#### Exercise instructions
The records below must be reproduced in full and without error.

#### Records from a dataset
=-=-=-=-=
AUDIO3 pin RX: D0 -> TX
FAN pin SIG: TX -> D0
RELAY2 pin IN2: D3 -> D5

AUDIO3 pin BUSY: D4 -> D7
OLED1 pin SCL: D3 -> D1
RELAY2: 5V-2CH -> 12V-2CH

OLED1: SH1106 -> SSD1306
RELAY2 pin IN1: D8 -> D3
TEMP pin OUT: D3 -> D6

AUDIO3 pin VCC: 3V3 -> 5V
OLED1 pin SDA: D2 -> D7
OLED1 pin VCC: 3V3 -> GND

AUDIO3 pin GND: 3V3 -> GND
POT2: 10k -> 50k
=-=-=-=-=
#### Task answer
AUDIO3 pin RX: D0 -> TX
FAN pin SIG: TX -> D0
RELAY2 pin IN2: D3 -> D5

AUDIO3 pin BUSY: D4 -> D7
OLED1 pin SCL: D3 -> D1
RELAY2: 5V-2CH -> 12V-2CH

OLED1: SH1106 -> SSD1306
RELAY2 pin IN1: D8 -> D3
TEMP pin OUT: D3 -> D6

AUDIO3 pin VCC: 3V3 -> 5V
OLED1 pin SDA: D2 -> D7
OLED1 pin VCC: 3V3 -> GND

AUDIO3 pin GND: 3V3 -> GND
POT2: 10k -> 50k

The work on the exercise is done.